= Required work =
Lines where the string "white" appears are to be copied from the entries below.

Segment Start: Record excerpts

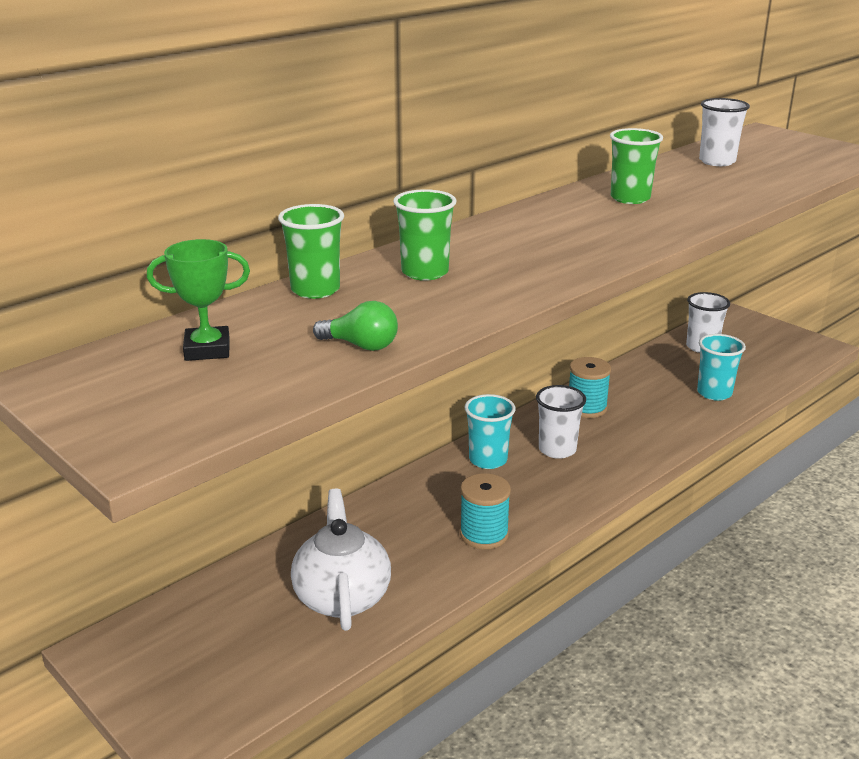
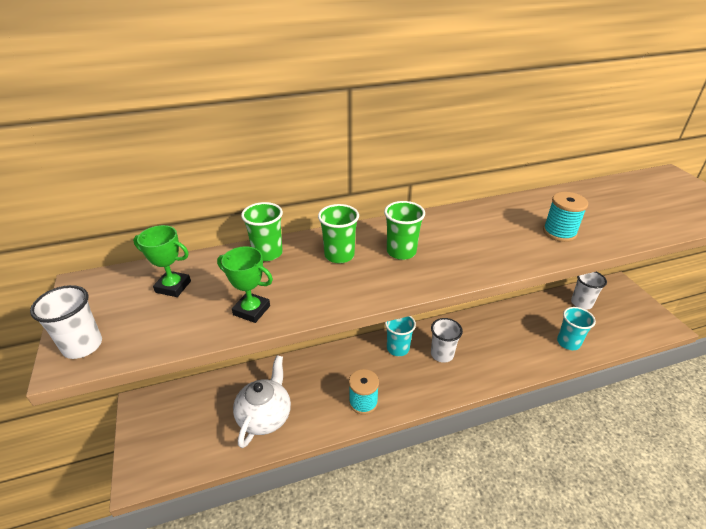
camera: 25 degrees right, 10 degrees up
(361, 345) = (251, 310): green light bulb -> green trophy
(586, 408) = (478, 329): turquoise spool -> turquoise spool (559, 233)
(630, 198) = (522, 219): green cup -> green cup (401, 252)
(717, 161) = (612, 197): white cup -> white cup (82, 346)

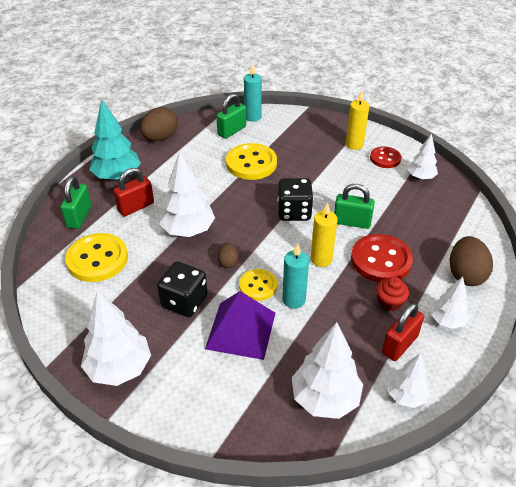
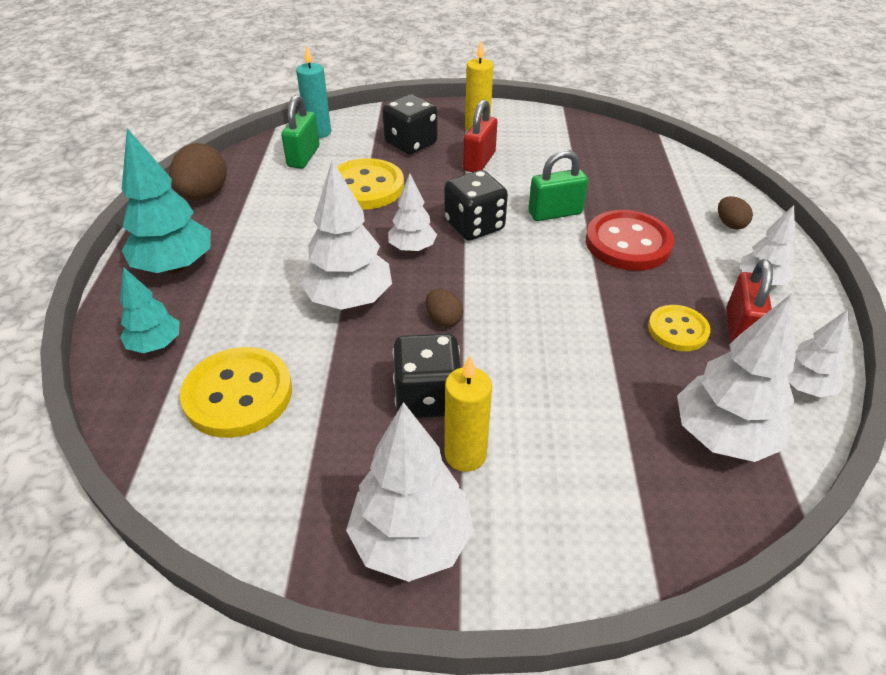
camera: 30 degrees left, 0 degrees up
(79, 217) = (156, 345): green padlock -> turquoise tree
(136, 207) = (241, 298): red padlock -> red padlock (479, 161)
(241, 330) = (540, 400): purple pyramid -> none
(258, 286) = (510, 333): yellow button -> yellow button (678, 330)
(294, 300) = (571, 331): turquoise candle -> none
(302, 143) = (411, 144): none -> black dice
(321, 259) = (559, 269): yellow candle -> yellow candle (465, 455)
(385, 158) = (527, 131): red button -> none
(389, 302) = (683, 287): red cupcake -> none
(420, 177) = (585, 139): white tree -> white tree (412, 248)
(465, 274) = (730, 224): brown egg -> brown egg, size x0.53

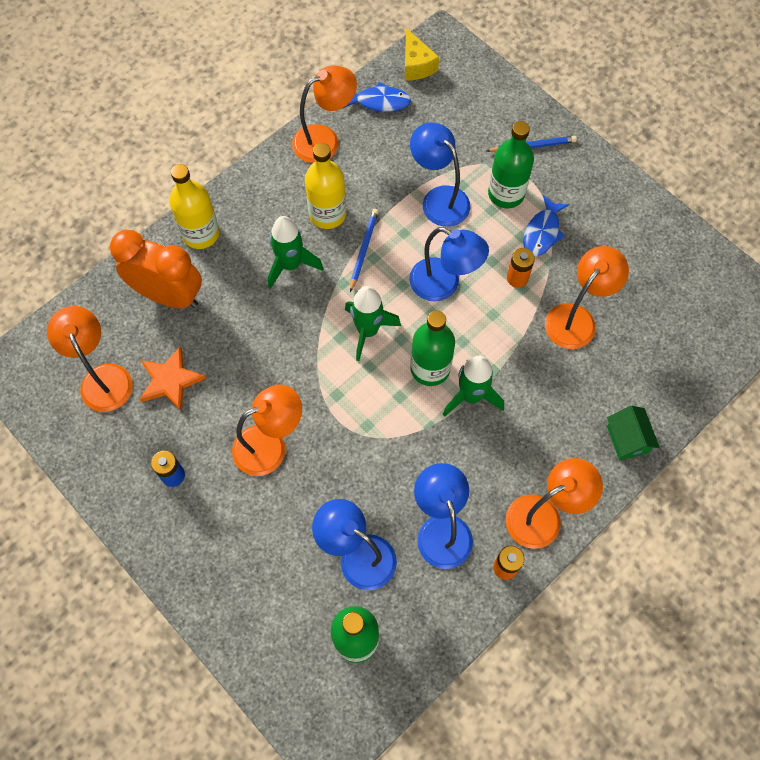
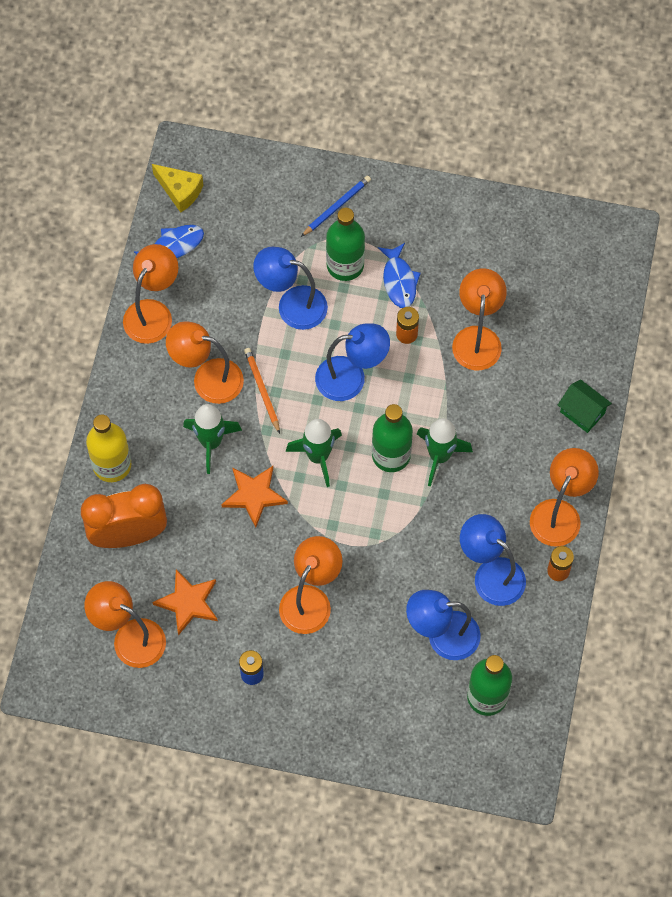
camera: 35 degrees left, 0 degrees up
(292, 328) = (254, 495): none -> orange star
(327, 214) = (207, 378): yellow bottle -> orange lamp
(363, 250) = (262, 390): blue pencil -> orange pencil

Segment End: Record excerpts

= Finished exercise =
(717, 161) = (612, 197): white cup -> white cup (82, 346)
(420, 177) = (585, 139): white tree -> white tree (412, 248)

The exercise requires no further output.